TASK ITEM:
Below is a listing; transcribe it exactly but without any images.

AVAILABLE DATA:
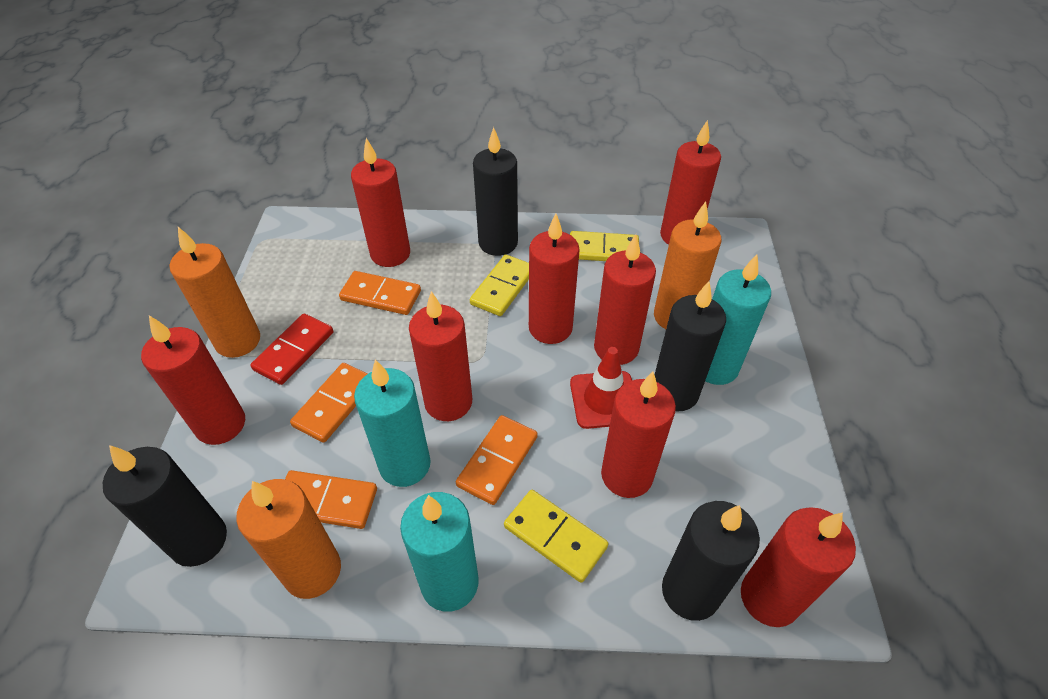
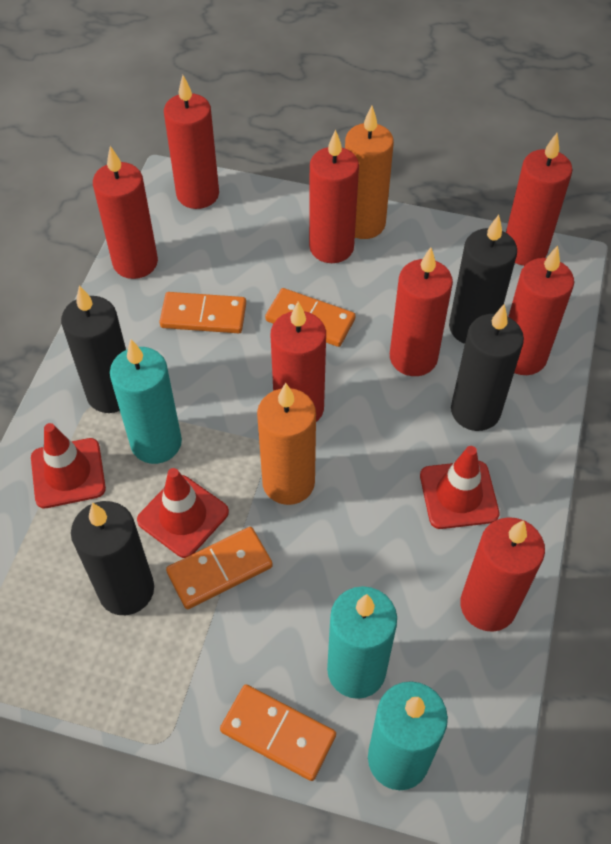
orange candle: 3 -> 2
red domino: 1 -> 0
red traffic cone: 1 -> 3
yellow domino: 3 -> 0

SOLUTION:
orange candle: 3 -> 2
red domino: 1 -> 0
red traffic cone: 1 -> 3
yellow domino: 3 -> 0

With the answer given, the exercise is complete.